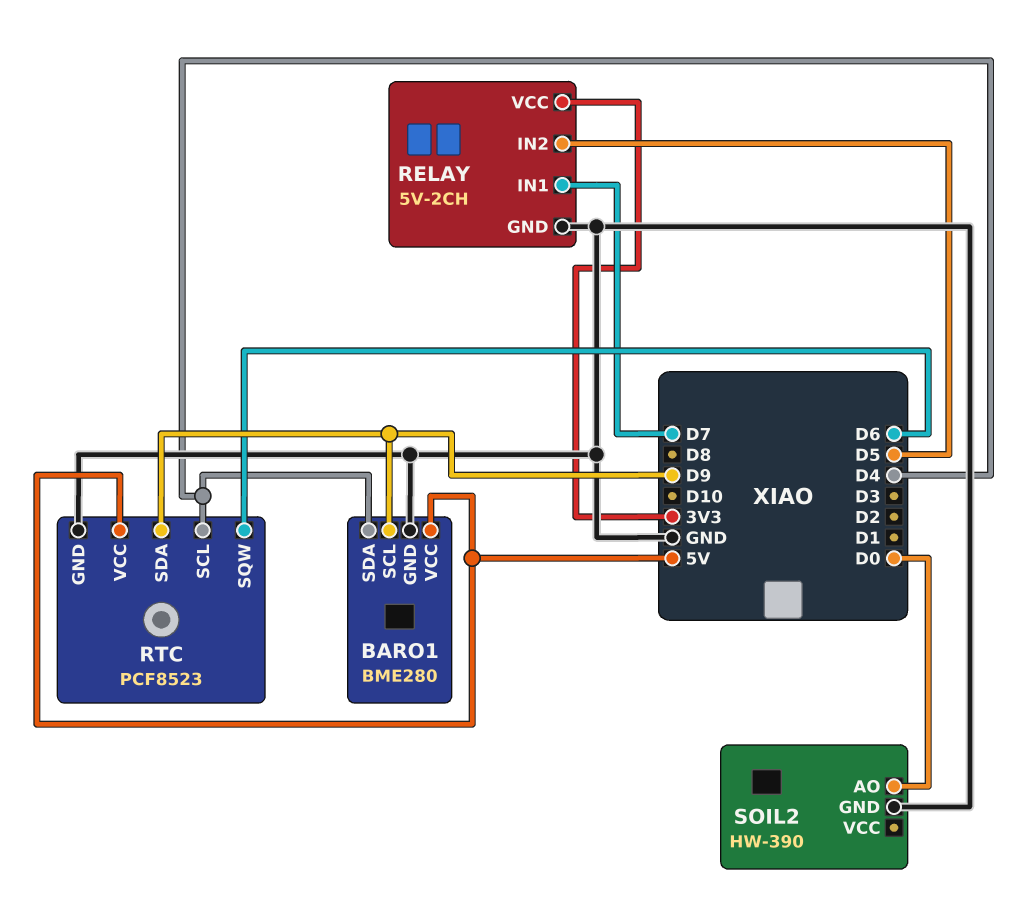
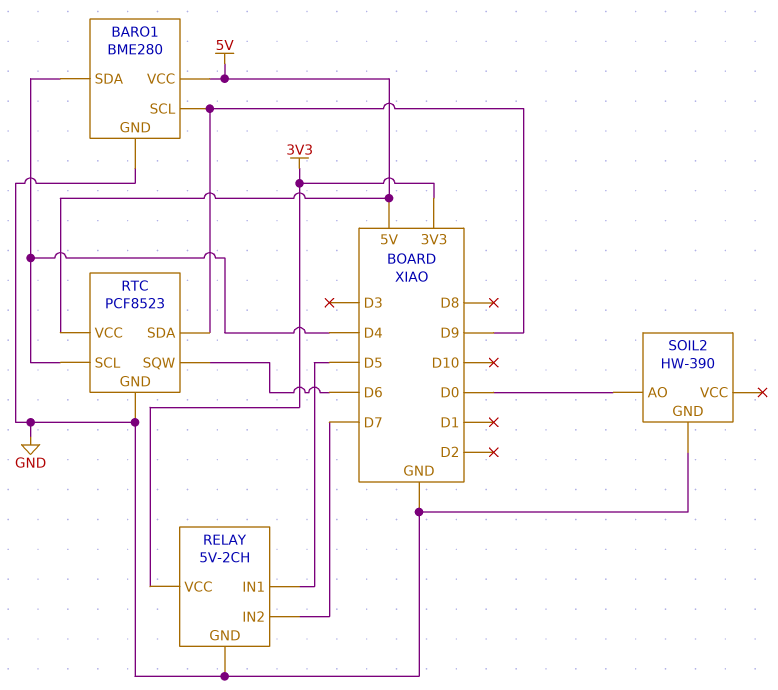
RELAY pin IN1: D7 -> D5
RELAY pin IN2: D5 -> D7

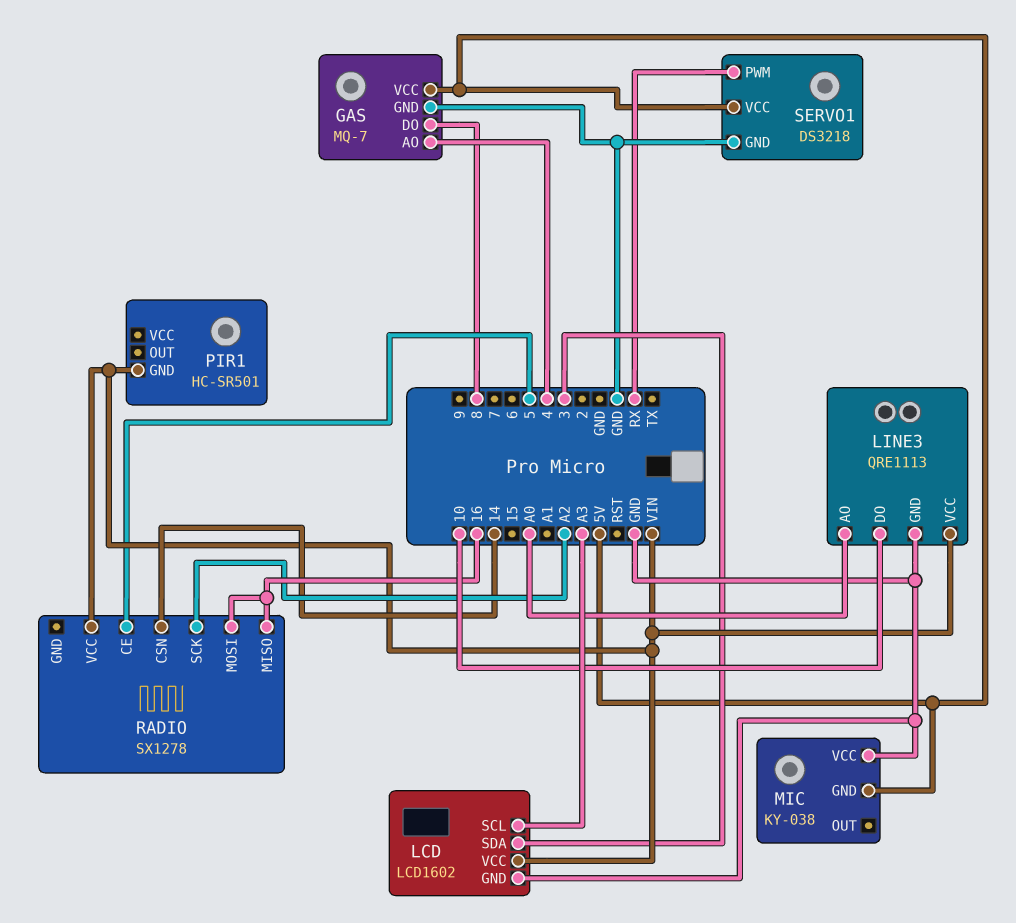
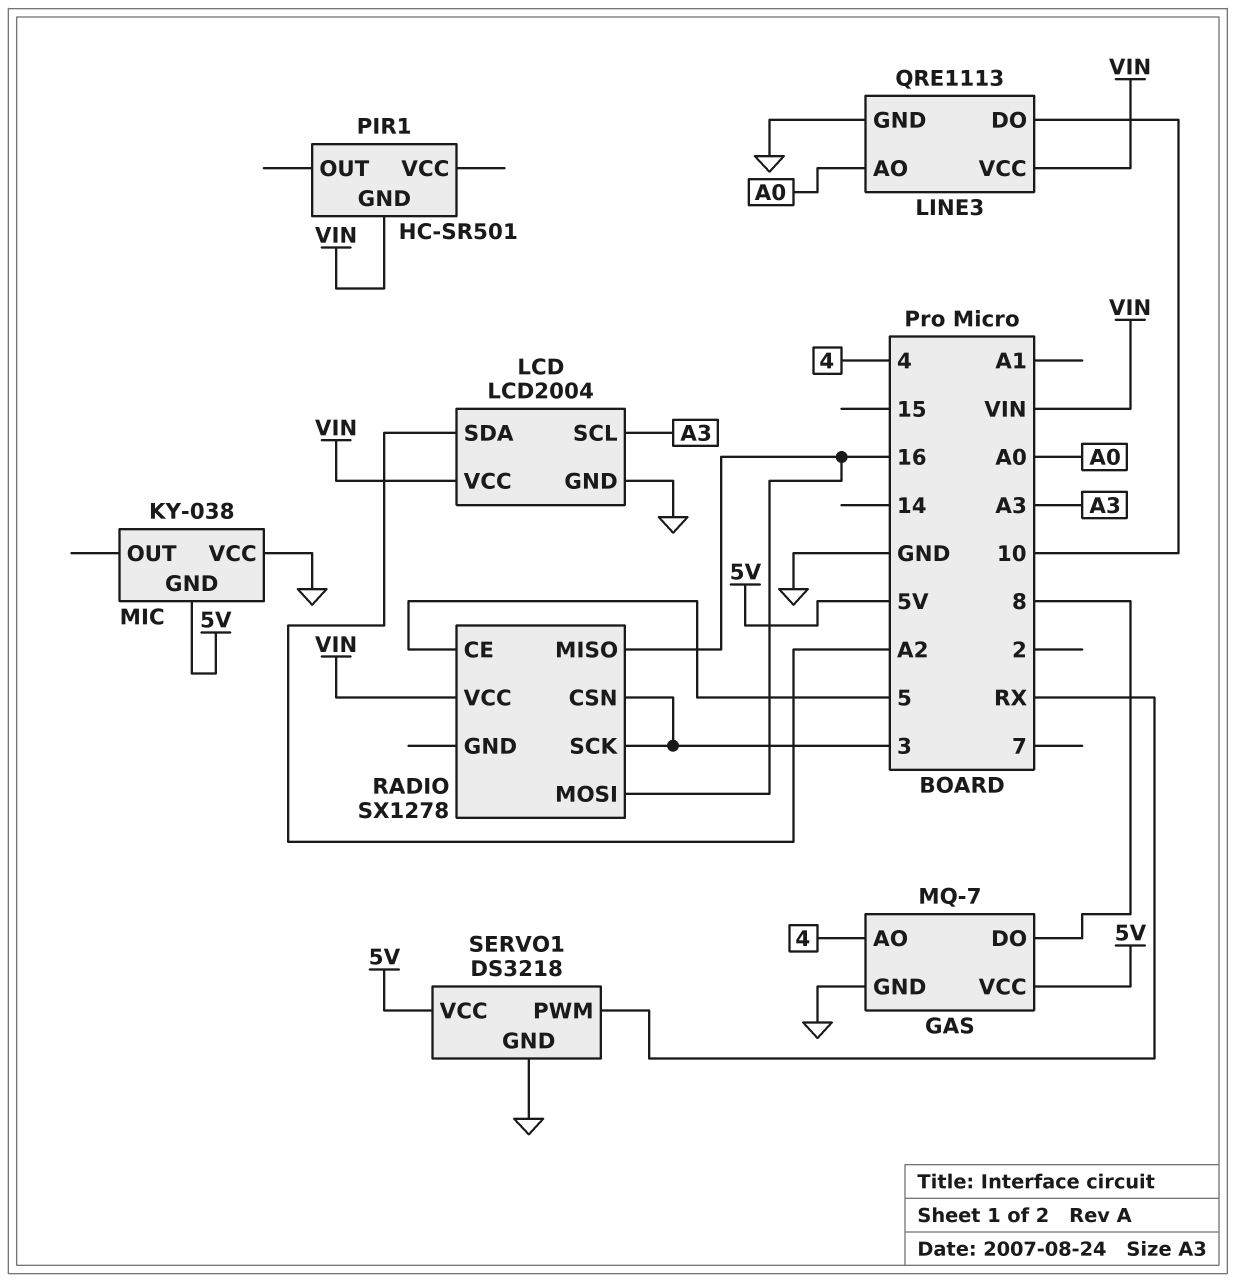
LCD: LCD1602 -> LCD2004
LCD pin SDA: 3 -> A2
RADIO pin CSN: 14 -> 3
RADIO pin SCK: A2 -> 3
------------
■ **YOUR ASSIGNMENT**: Copy the records exactly. Skip the pictures.

■ **RESULT FOR THIS EXERCISE**:
RELAY pin IN1: D7 -> D5
RELAY pin IN2: D5 -> D7

LCD: LCD1602 -> LCD2004
LCD pin SDA: 3 -> A2
RADIO pin CSN: 14 -> 3
RADIO pin SCK: A2 -> 3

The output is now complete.